● Problem: Pick out every line in the entries below that contains the string "kern", and copy each of those lines.

════

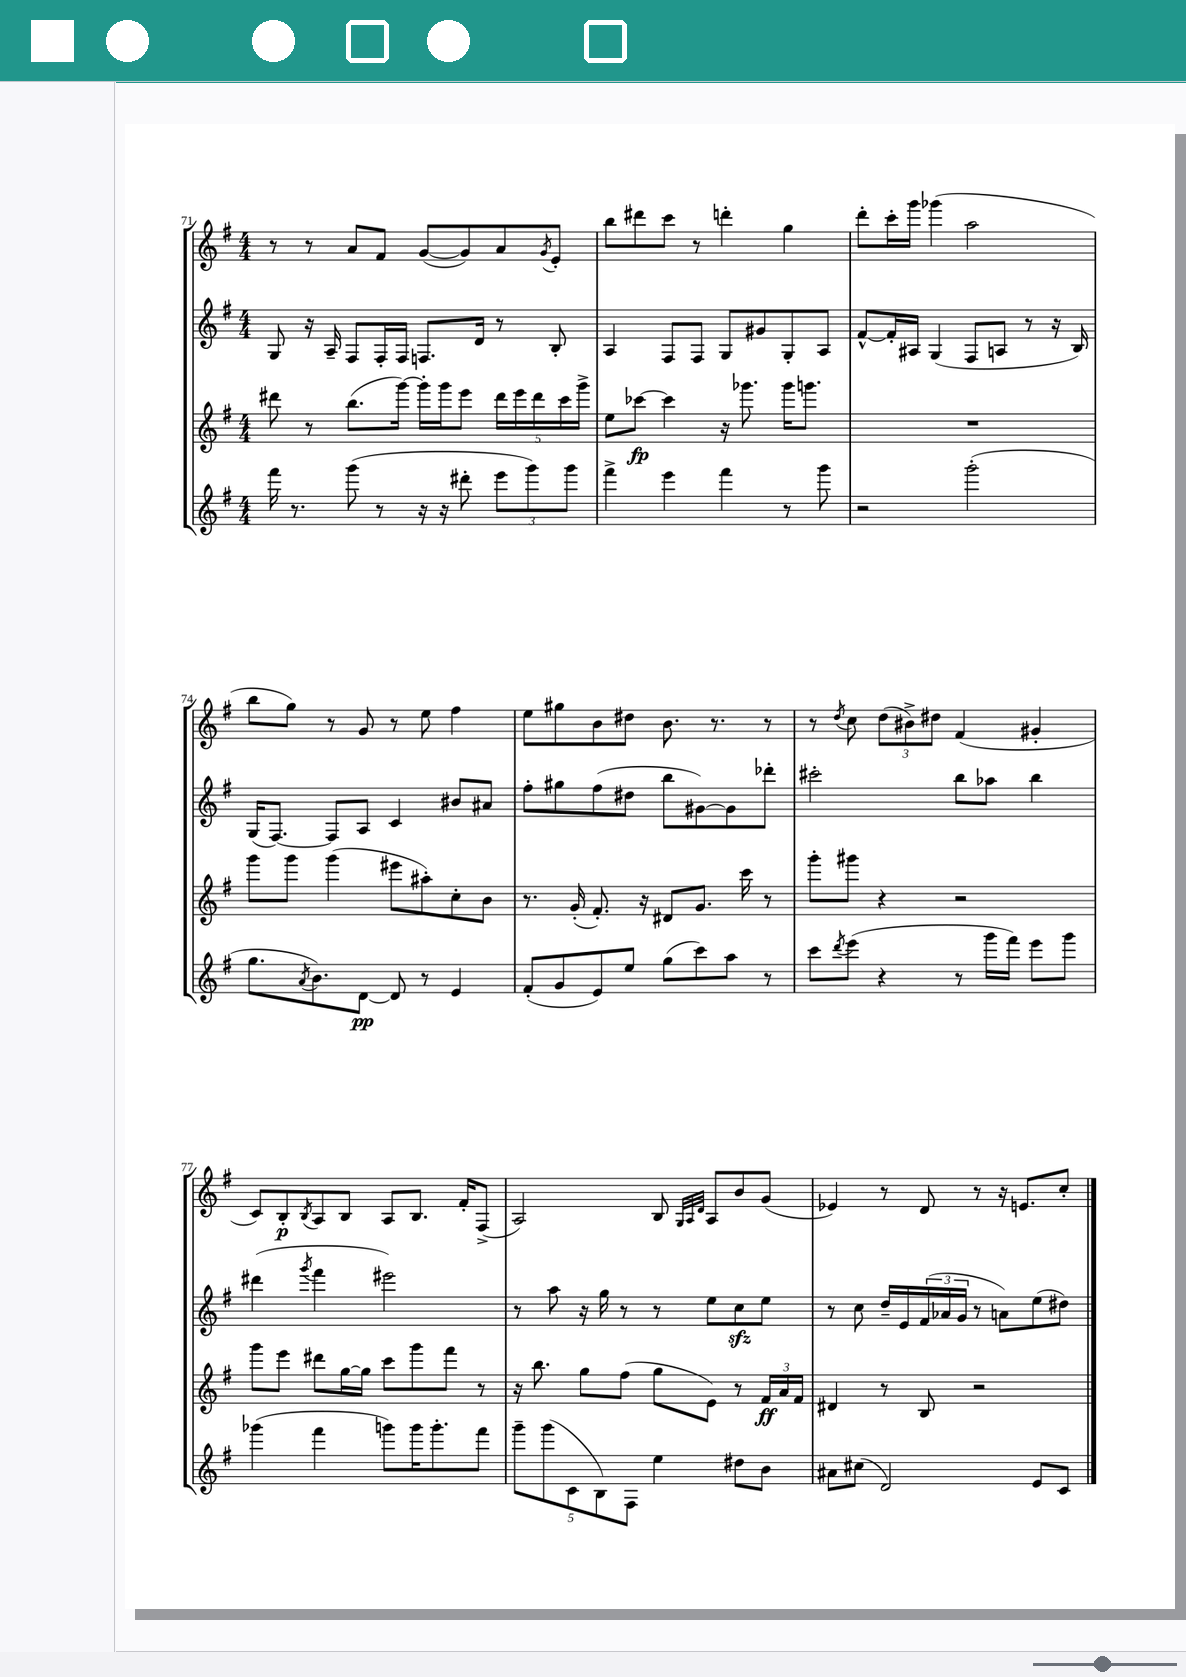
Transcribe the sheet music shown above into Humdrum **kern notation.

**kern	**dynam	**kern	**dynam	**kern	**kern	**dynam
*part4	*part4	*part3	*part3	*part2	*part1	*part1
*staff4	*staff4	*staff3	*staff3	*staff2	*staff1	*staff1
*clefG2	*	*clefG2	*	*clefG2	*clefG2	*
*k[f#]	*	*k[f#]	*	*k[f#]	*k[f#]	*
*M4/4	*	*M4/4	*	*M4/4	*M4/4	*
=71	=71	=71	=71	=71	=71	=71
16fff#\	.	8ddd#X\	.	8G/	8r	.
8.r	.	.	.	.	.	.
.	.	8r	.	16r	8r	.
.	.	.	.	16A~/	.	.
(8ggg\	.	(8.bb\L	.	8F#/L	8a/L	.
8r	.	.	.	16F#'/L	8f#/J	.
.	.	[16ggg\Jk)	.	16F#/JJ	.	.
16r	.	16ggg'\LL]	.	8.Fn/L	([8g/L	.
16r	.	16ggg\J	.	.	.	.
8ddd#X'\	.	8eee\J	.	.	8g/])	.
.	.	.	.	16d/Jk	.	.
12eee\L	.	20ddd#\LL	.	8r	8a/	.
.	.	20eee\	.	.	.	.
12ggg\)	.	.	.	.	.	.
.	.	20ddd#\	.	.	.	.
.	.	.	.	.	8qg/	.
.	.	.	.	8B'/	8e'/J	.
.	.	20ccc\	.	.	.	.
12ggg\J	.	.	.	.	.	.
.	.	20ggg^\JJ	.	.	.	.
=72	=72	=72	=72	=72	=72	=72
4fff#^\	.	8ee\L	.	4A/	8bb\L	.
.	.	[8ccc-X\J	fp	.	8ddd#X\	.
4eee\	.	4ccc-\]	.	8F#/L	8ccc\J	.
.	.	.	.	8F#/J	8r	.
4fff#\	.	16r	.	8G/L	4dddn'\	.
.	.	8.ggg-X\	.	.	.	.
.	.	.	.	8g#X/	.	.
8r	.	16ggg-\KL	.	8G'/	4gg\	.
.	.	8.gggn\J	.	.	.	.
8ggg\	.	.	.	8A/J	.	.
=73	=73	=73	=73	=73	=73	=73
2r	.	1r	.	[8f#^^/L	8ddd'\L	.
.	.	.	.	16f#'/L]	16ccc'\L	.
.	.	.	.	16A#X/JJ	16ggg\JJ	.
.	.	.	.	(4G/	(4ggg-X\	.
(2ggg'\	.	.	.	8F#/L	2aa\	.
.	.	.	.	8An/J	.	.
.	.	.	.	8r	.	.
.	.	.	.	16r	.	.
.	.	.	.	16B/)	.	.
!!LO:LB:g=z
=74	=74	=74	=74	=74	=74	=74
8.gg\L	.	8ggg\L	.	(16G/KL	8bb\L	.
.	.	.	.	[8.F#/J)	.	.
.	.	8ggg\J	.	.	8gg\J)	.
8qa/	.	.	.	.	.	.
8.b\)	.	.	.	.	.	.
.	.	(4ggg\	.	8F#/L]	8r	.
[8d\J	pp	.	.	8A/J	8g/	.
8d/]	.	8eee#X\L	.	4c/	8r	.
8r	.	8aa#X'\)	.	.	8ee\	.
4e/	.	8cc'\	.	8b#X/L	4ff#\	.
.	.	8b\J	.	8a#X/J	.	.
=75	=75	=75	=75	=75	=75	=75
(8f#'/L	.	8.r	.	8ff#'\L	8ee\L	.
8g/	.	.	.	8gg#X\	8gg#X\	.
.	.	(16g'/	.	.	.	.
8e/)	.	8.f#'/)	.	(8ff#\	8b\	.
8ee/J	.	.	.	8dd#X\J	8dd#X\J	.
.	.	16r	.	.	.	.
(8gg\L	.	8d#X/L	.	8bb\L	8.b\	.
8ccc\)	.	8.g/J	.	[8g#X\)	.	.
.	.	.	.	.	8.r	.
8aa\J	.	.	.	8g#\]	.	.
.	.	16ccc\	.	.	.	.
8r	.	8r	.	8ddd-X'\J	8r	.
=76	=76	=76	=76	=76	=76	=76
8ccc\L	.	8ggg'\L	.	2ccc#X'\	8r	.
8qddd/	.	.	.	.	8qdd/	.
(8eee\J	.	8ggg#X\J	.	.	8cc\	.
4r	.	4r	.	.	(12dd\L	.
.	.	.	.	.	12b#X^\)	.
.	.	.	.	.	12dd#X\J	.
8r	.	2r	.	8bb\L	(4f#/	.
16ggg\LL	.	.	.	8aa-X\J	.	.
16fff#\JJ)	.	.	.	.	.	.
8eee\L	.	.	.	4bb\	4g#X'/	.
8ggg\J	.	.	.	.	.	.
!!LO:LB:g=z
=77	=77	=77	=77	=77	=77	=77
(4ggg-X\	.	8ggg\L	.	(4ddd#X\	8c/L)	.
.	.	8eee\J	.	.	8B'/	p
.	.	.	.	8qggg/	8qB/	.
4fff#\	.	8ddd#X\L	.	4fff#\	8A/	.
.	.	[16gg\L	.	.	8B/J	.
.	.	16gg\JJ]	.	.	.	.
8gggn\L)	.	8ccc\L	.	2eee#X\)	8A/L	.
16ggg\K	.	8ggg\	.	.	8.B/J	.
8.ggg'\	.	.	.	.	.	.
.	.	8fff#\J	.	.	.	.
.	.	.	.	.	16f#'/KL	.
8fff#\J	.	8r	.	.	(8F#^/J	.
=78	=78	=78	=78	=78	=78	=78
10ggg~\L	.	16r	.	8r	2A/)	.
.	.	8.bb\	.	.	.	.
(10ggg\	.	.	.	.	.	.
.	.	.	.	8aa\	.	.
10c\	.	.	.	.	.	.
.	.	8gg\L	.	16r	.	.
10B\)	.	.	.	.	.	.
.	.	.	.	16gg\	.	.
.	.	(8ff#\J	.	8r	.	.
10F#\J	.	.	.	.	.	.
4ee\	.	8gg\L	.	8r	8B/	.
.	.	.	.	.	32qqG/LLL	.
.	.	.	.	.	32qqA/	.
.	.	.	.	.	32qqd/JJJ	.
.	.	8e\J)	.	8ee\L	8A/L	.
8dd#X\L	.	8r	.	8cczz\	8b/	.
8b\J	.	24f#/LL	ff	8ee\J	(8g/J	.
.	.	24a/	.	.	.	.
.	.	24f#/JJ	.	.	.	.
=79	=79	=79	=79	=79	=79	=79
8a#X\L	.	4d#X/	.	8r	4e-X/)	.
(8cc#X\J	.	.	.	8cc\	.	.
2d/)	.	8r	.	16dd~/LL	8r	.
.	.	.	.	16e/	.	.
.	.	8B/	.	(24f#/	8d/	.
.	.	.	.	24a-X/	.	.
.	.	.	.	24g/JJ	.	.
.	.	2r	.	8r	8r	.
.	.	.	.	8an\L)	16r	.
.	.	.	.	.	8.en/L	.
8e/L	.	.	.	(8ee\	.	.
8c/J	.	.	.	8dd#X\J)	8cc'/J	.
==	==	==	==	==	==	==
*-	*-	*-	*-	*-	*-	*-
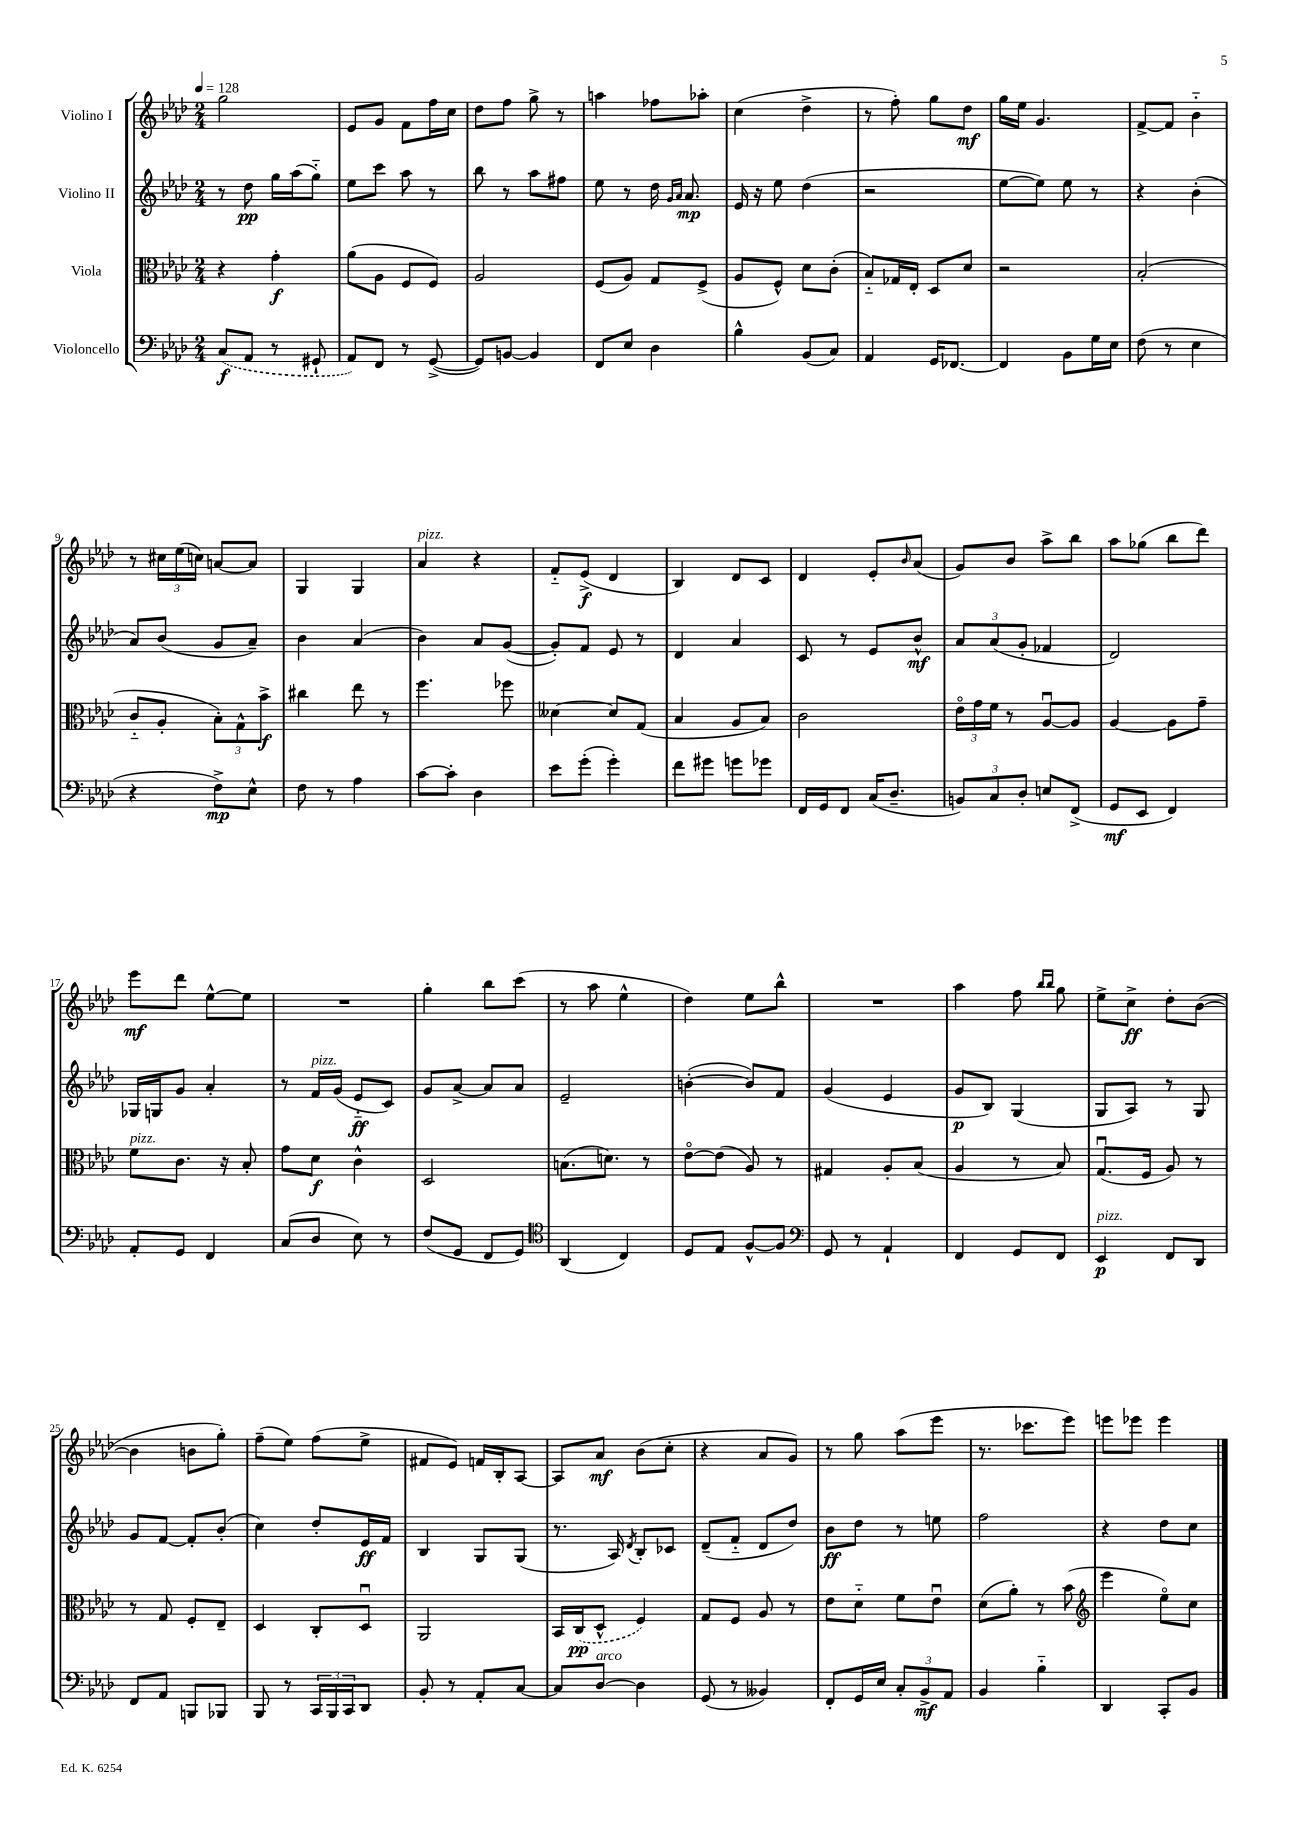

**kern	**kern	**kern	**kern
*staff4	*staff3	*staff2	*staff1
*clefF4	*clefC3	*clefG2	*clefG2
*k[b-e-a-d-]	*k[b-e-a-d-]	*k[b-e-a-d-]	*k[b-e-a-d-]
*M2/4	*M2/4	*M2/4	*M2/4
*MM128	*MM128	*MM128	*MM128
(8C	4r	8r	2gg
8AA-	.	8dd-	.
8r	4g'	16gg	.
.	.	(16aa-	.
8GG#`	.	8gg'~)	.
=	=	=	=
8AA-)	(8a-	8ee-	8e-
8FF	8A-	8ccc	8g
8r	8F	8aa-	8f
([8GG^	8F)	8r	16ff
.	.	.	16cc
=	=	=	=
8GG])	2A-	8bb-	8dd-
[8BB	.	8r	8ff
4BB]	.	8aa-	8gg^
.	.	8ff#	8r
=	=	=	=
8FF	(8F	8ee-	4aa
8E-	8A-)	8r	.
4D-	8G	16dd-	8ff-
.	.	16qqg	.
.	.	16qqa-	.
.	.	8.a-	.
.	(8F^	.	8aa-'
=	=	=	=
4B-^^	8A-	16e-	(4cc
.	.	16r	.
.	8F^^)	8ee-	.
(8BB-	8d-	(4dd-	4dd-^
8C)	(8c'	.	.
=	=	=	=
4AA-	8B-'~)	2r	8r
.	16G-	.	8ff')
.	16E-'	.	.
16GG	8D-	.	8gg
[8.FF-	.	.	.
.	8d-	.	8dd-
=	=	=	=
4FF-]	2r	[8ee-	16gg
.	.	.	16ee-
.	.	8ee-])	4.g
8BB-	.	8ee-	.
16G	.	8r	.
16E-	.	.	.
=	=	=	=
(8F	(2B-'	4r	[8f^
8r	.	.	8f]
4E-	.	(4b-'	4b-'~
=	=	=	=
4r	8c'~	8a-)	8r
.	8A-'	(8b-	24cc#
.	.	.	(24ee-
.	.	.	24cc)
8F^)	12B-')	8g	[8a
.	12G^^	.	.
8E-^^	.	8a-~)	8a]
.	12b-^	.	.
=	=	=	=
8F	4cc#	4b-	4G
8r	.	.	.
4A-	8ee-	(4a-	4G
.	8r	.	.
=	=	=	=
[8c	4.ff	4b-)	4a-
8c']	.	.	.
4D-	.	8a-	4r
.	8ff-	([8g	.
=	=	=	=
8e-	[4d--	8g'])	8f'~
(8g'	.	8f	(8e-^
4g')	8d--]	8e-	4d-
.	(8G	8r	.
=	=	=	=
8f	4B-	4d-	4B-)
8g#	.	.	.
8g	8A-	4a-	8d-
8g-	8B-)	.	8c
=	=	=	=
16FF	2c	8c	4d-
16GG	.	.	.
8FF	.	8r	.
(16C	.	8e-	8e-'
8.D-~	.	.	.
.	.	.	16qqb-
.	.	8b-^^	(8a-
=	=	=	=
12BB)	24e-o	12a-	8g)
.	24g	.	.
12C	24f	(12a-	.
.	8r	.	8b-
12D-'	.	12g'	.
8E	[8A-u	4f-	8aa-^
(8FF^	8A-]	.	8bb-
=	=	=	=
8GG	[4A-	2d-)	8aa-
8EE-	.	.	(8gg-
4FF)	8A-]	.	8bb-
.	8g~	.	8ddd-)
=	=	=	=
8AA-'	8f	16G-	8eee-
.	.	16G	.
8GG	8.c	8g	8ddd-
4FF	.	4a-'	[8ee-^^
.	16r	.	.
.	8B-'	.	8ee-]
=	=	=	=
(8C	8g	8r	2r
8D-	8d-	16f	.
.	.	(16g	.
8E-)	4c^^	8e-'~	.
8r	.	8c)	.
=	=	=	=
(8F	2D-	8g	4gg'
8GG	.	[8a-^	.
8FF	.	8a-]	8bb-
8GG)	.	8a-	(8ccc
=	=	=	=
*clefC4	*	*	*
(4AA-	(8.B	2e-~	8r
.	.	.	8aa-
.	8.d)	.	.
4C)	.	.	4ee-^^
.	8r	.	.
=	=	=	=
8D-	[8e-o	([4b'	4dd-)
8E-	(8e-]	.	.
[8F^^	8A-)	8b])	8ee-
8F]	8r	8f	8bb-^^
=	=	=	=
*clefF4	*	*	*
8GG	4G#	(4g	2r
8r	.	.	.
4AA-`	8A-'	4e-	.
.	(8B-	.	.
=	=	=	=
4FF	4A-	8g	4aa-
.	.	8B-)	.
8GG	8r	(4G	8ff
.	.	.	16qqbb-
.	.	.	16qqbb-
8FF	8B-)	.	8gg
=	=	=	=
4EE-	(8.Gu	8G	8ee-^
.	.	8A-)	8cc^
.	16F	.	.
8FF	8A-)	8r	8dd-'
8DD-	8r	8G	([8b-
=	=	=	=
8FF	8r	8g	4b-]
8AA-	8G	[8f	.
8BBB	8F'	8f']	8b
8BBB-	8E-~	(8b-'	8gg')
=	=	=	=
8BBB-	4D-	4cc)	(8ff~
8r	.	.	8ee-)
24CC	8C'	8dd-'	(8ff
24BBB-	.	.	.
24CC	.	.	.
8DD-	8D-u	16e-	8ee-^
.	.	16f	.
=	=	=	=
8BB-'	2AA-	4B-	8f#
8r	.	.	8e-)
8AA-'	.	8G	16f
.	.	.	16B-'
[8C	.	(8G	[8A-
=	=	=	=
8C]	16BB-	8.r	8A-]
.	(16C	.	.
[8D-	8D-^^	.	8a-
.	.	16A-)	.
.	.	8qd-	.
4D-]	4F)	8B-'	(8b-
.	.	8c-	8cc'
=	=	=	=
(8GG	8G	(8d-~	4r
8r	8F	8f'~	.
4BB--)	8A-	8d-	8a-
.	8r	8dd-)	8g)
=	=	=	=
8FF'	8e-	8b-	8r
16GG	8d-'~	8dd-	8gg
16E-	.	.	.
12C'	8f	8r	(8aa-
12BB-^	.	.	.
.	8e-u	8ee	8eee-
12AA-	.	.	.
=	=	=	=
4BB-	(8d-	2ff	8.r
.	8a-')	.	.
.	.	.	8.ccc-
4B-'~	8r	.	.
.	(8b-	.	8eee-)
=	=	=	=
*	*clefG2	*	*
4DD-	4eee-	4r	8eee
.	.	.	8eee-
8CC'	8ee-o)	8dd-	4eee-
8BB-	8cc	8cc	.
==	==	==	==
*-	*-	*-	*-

════

● Solution for this problem:
Transcribe the sheet music shown above into Humdrum **kern notation.
**kern	**dynam	**kern	**dynam	**kern	**kern	**dynam
**kern	**kern	**kern	**kern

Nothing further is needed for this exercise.